= Beginning of Section =
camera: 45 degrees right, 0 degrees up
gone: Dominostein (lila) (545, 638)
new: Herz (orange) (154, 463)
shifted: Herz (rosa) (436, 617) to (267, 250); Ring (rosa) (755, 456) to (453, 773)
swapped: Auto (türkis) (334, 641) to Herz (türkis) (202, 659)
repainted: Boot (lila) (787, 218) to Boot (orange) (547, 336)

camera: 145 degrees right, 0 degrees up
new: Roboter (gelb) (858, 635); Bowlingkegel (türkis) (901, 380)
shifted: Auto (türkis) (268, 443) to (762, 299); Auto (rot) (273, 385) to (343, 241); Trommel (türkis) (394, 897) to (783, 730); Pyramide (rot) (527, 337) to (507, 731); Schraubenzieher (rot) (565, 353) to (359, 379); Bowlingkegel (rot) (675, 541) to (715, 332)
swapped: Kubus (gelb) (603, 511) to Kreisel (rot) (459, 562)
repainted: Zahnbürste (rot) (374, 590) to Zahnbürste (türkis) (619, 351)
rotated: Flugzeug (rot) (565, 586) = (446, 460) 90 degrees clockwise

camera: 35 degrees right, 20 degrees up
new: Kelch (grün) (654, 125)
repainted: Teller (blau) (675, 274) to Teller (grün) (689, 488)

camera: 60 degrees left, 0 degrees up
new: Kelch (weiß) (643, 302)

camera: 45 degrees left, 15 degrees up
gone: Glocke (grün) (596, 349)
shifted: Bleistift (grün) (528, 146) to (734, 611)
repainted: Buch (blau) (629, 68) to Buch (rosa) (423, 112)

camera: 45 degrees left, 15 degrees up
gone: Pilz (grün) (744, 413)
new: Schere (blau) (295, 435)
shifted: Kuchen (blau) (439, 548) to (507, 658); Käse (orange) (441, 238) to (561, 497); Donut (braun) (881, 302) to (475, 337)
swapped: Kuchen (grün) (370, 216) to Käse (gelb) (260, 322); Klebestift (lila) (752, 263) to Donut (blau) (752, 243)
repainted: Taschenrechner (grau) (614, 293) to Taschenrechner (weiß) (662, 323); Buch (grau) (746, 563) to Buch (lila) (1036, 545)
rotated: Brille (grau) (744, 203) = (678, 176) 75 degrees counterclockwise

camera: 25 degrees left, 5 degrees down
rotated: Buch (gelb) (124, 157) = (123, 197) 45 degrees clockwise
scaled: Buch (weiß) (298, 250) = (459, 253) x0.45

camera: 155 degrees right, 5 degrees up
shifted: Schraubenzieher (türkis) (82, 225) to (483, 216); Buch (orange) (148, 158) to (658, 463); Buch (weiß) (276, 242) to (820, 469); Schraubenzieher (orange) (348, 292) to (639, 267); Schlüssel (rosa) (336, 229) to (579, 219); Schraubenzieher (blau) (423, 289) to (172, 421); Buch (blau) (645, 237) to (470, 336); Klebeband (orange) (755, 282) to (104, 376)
= End of Section =
Task:
Extract exactly and only the lines above from the line containing "new: Herz (orange) (154, 463)" through the line containing "swapped: Auto (türkis)", both end lines included.

Exercise result:
new: Herz (orange) (154, 463)
shifted: Herz (rosa) (436, 617) to (267, 250); Ring (rosa) (755, 456) to (453, 773)
swapped: Auto (türkis) (334, 641) to Herz (türkis) (202, 659)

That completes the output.